AVAILABLE DATA below:

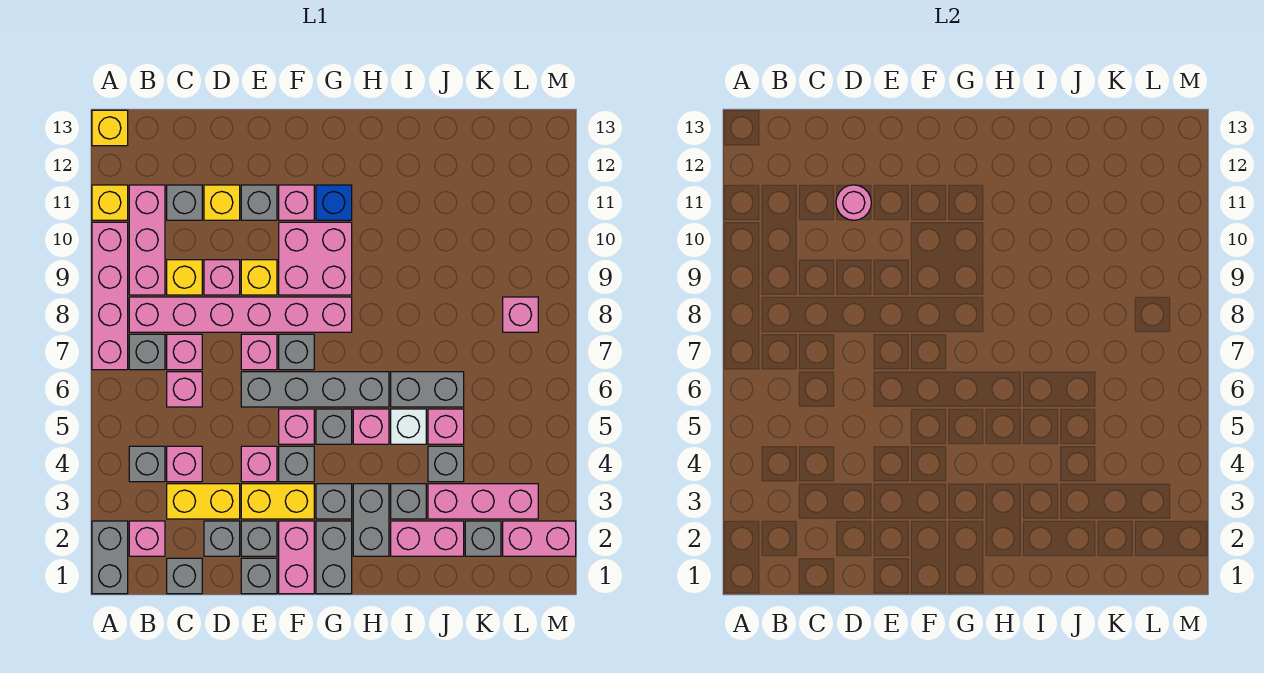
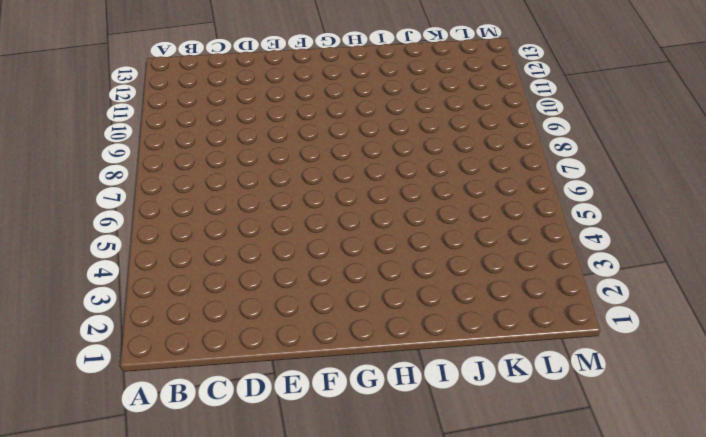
none -> grey brick A1:A2 level 1
none -> pink brick A7:A10 level 1
none -> yellow brick A11 level 1
none -> yellow brick A13 level 1

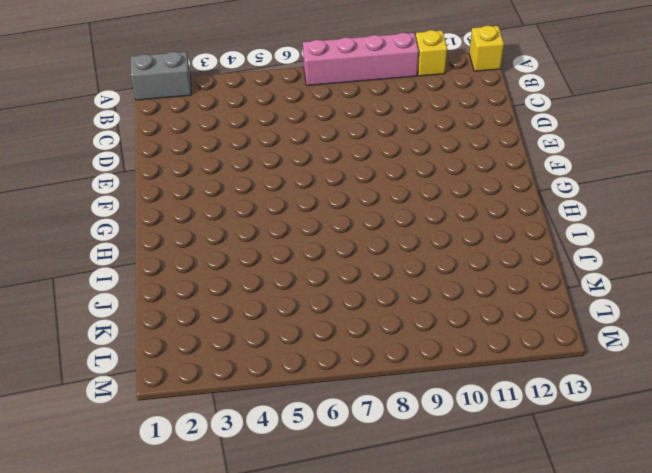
none -> pink brick B2 level 1
none -> grey brick B4 level 1
none -> grey brick B7 level 1
none -> pink brick B8:G8 level 1

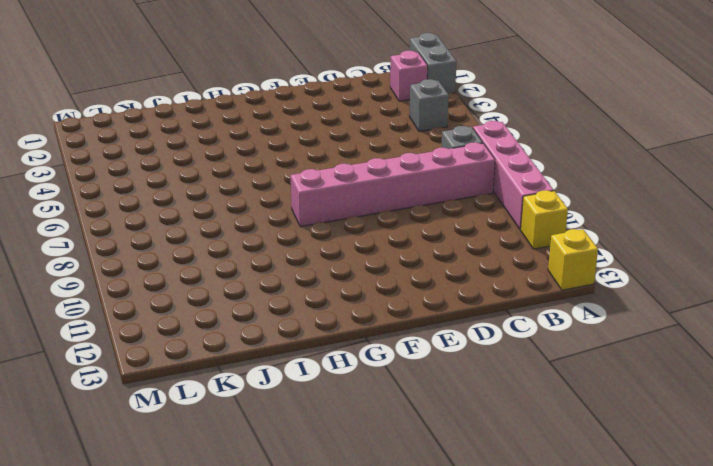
none -> pink brick B9:B11 level 1
none -> grey brick C1 level 1
none -> yellow brick C3:D3 level 1
none -> pink brick C4 level 1

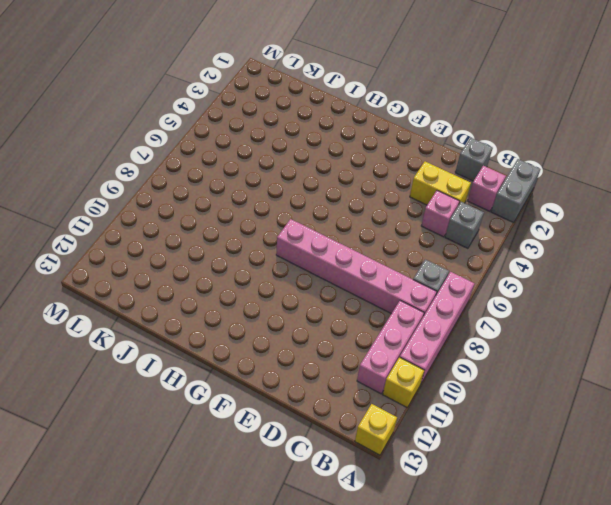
none -> pink brick C6 level 1
none -> pink brick C7 level 1
none -> yellow brick C9 level 1
none -> grey brick C11 level 1

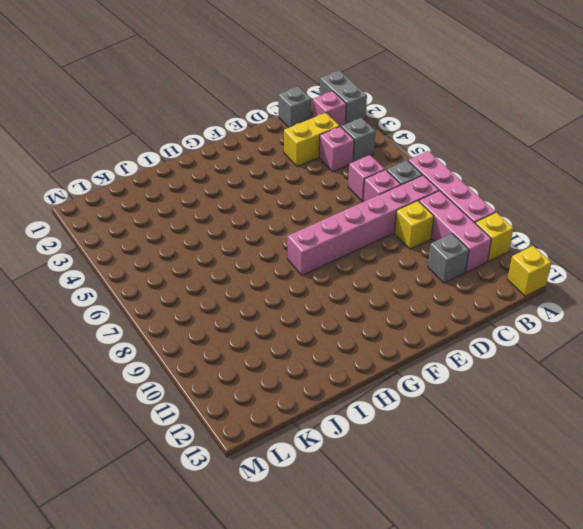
none -> grey brick D2 level 1
none -> pink brick D9 level 1
none -> yellow brick D11 level 1
none -> grey brick E1 level 1

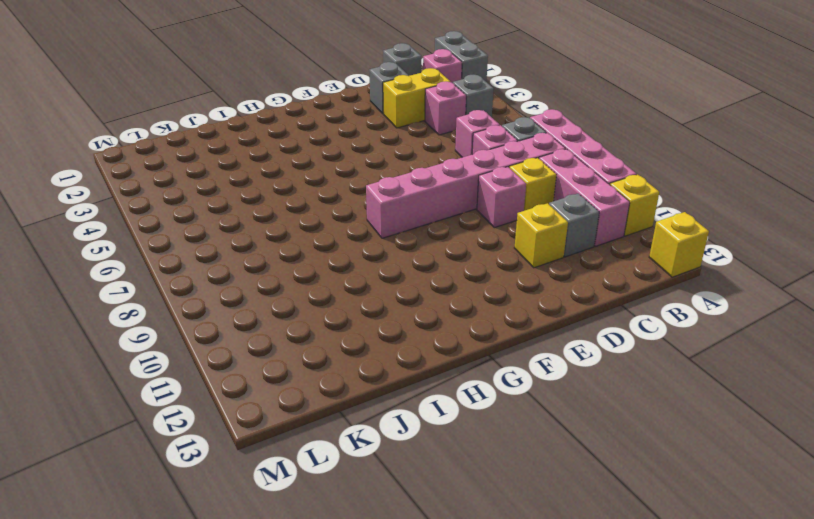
none -> grey brick E1 level 1
none -> grey brick E2 level 1
none -> yellow brick E3:F3 level 1
none -> pink brick E4 level 1

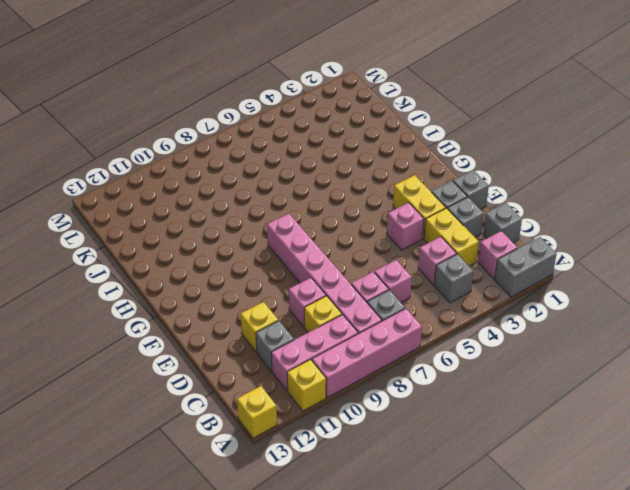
none -> grey brick E6:H6 level 1
none -> pink brick E7 level 1
none -> yellow brick E9 level 1
none -> grey brick E11 level 1

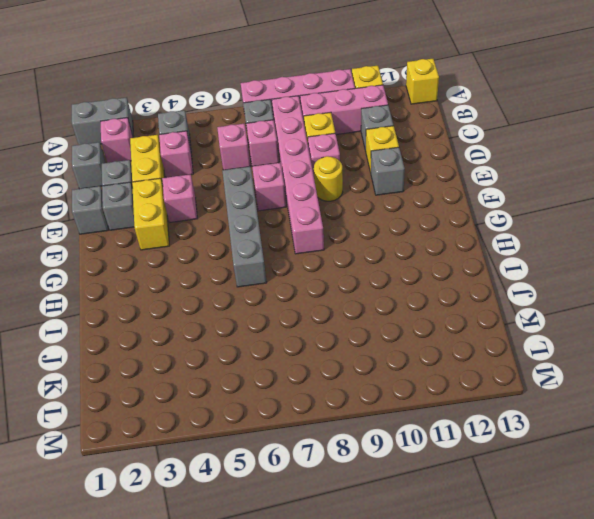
yellow round brick E9 level 1 -> yellow brick E9 level 1
none -> pink brick F1:F2 level 1
none -> grey brick F4 level 1
none -> pink brick F5 level 1
none -> grey brick F7 level 1

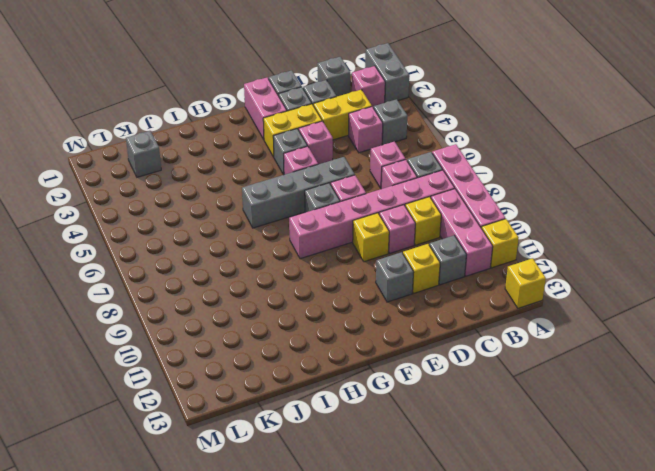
none -> pink brick F9:G10 level 1
none -> pink brick F11 level 1
none -> grey brick G1:G2 level 1
none -> grey brick G3 level 1

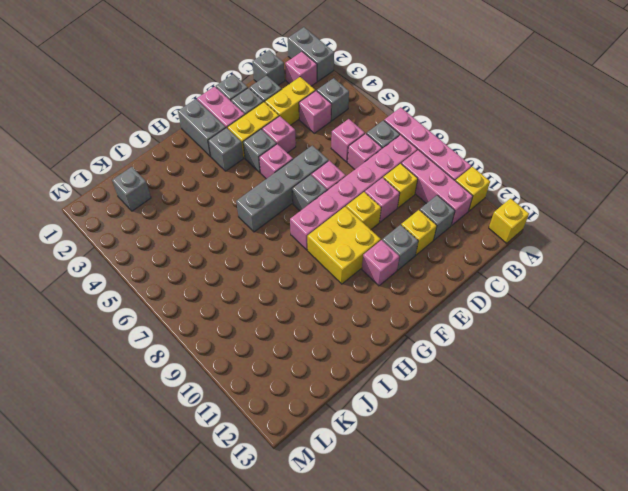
yellow brick F9:G10 level 1 -> pink brick F9:G10 level 1
none -> grey brick G5 level 1
none -> blue brick G11 level 1
none -> grey brick H2:H3 level 1
none -> pink brick H5 level 1

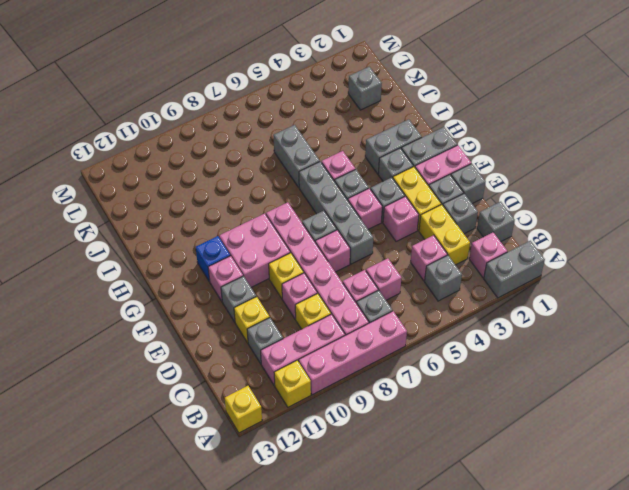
none -> pink brick I2:J2 level 1
none -> grey brick I3 level 1
none -> white brick I5 level 1
none -> pink brick J3:L3 level 1

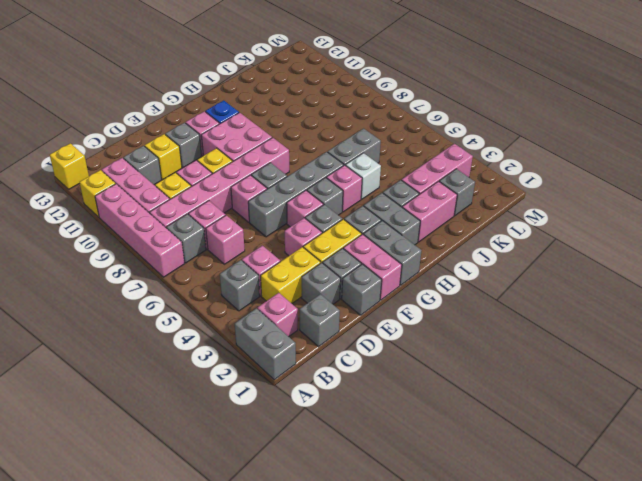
none -> grey brick J4 level 1
none -> pink brick J5 level 1
none -> pink brick L2:M2 level 1
none -> pink brick L8 level 1

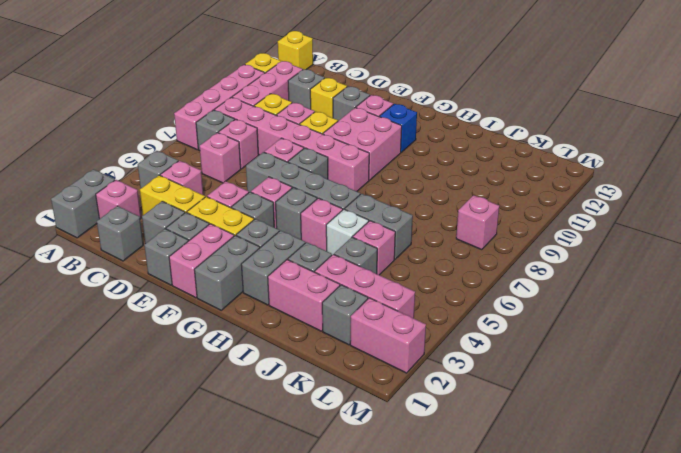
none -> pink round brick D11 level 2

End of AVAILABLE DATA.

WHAT THE TASK ASKS | Report how many lines in the data include the word "round". Nothing else is needed.

RESULT FOR THIS EXERCISE | 2